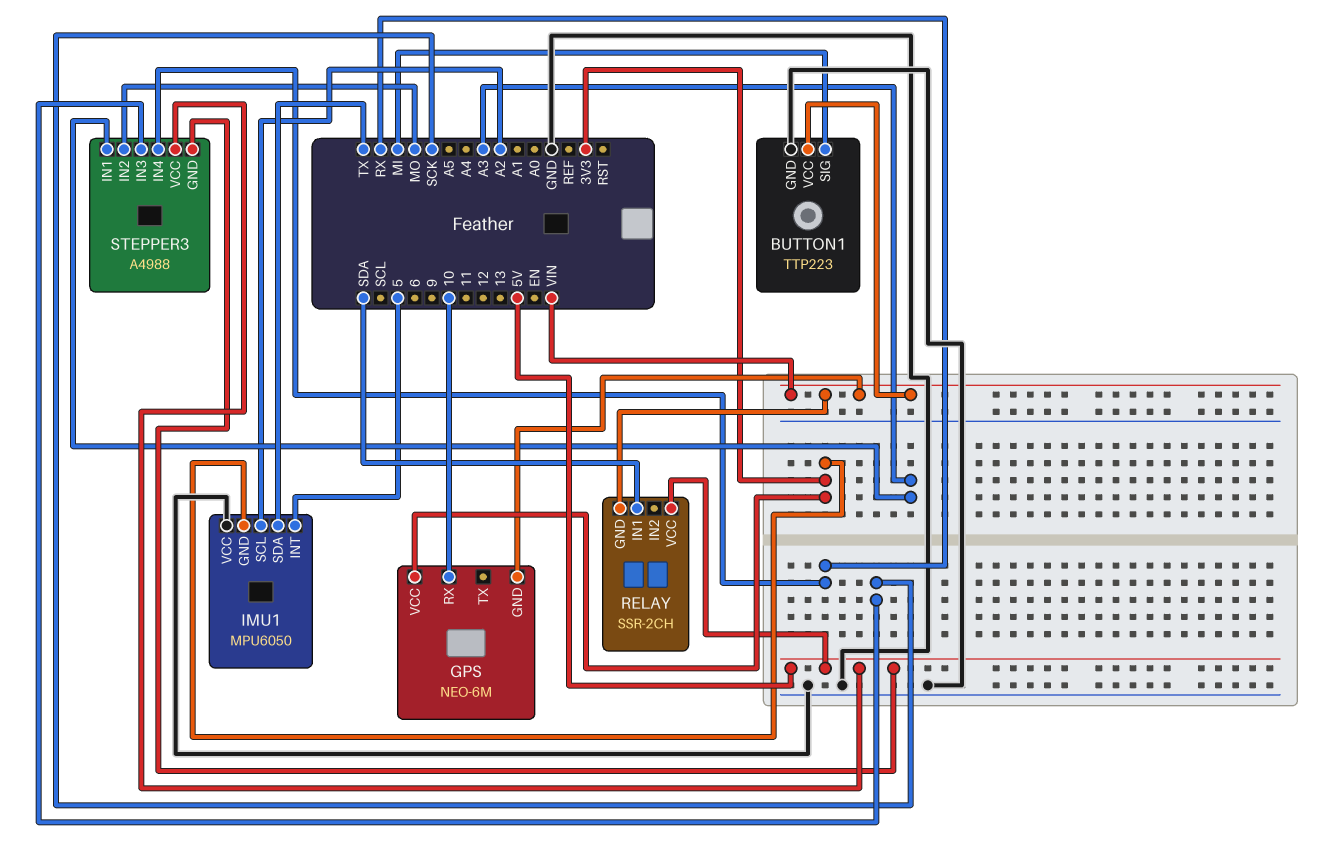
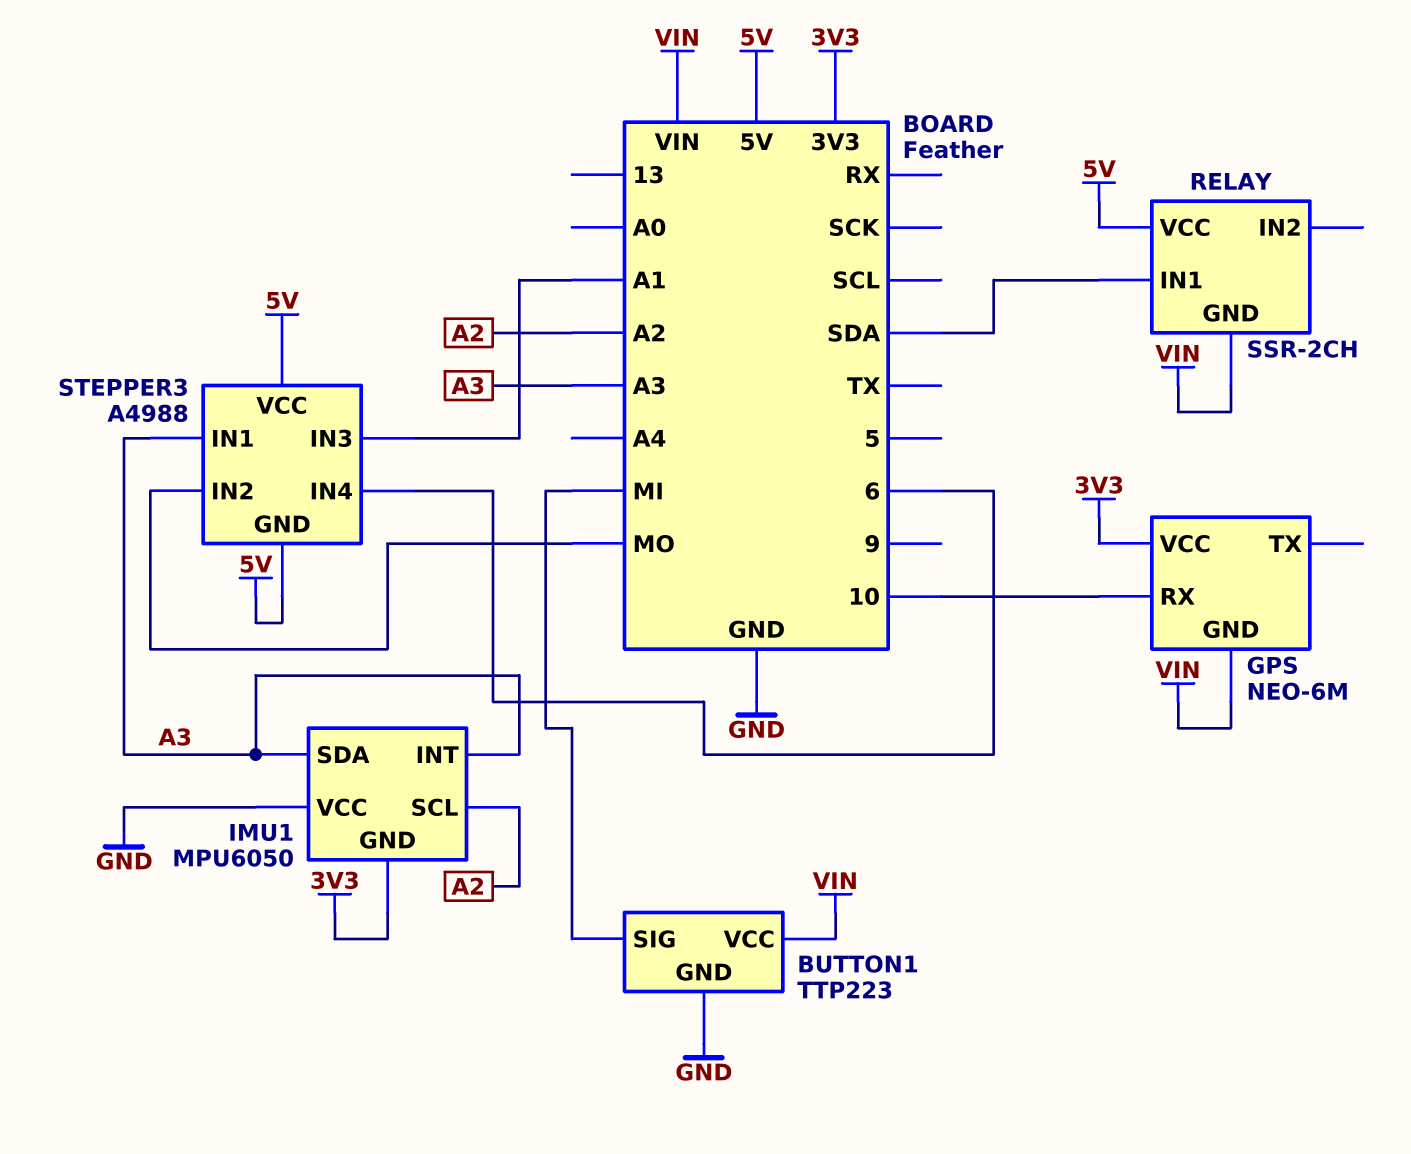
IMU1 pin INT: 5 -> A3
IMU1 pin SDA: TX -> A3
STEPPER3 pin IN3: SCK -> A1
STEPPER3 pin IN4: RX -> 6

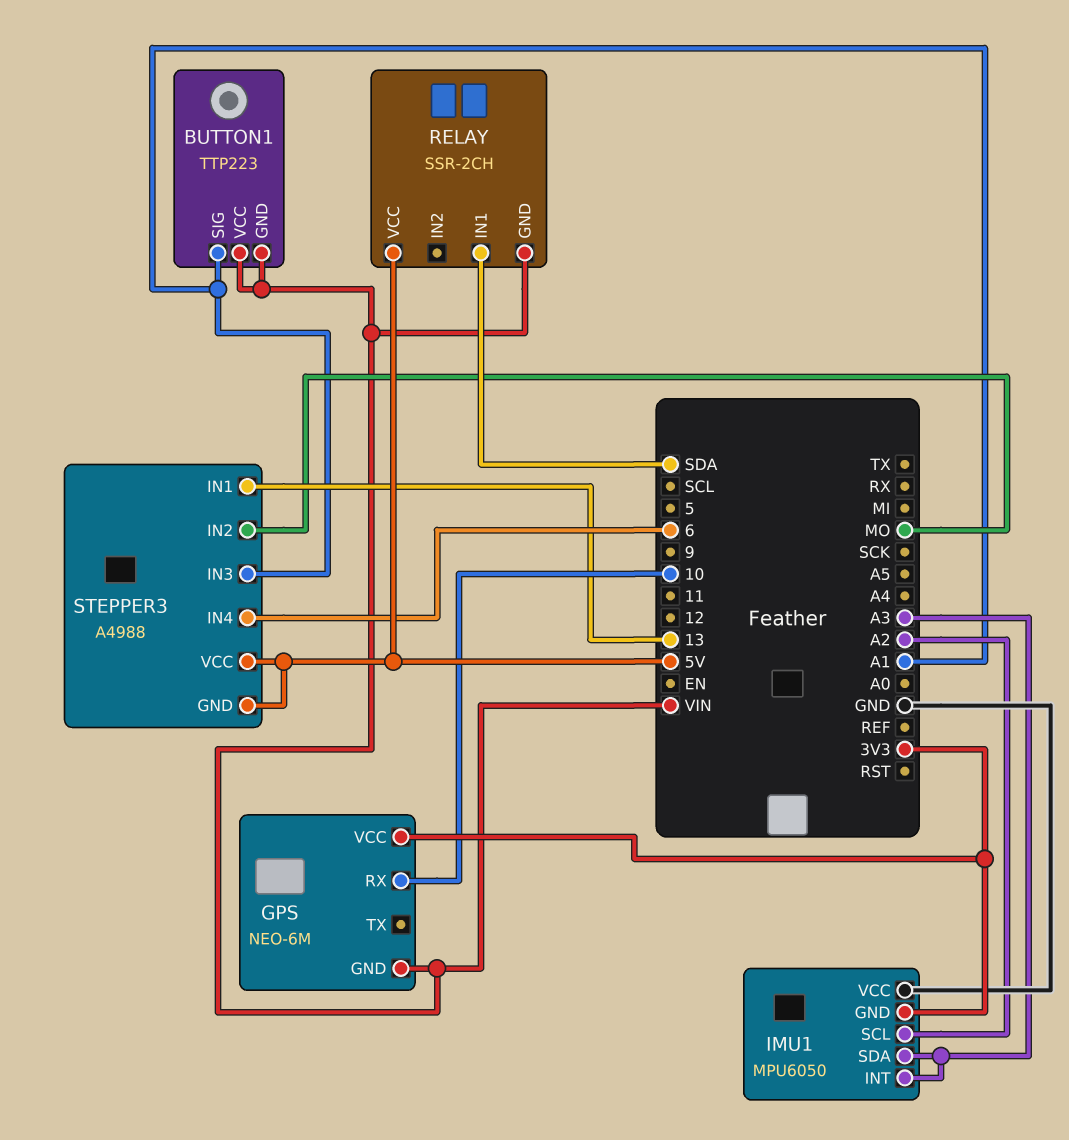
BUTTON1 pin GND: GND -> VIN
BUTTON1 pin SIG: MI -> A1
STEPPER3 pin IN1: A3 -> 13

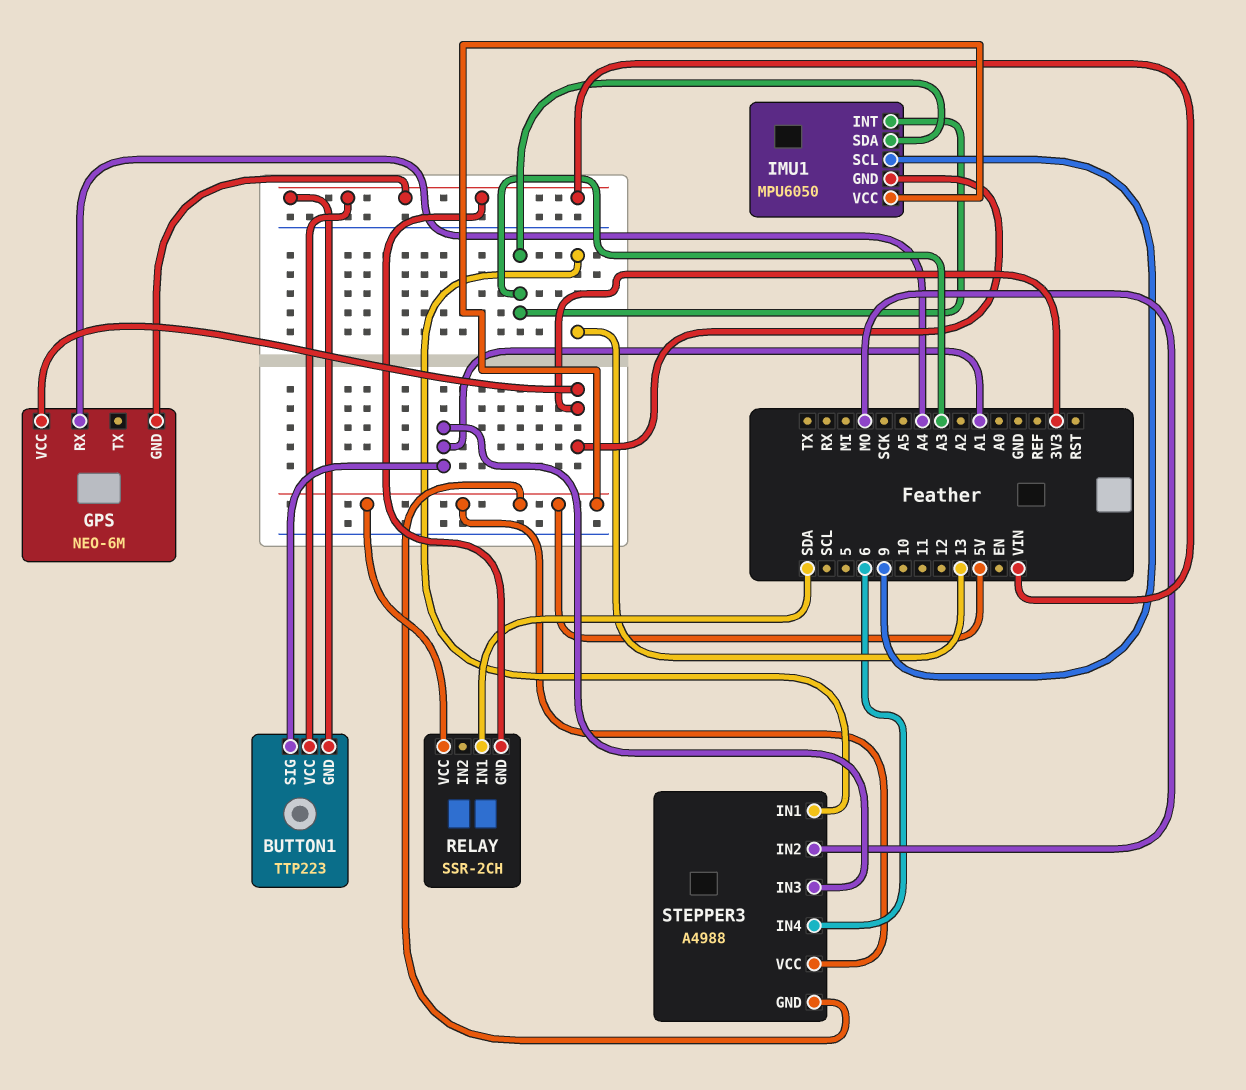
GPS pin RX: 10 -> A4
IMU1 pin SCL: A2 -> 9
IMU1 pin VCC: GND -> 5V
--*--
* _Work order_: Beginning with the line that bears "BUTTON1 pin GND: GND -> VIN", output each line through the last line of the listing exactly, and no others; skip the pictures.

* _Solution to this task_:
BUTTON1 pin GND: GND -> VIN
BUTTON1 pin SIG: MI -> A1
STEPPER3 pin IN1: A3 -> 13

GPS pin RX: 10 -> A4
IMU1 pin SCL: A2 -> 9
IMU1 pin VCC: GND -> 5V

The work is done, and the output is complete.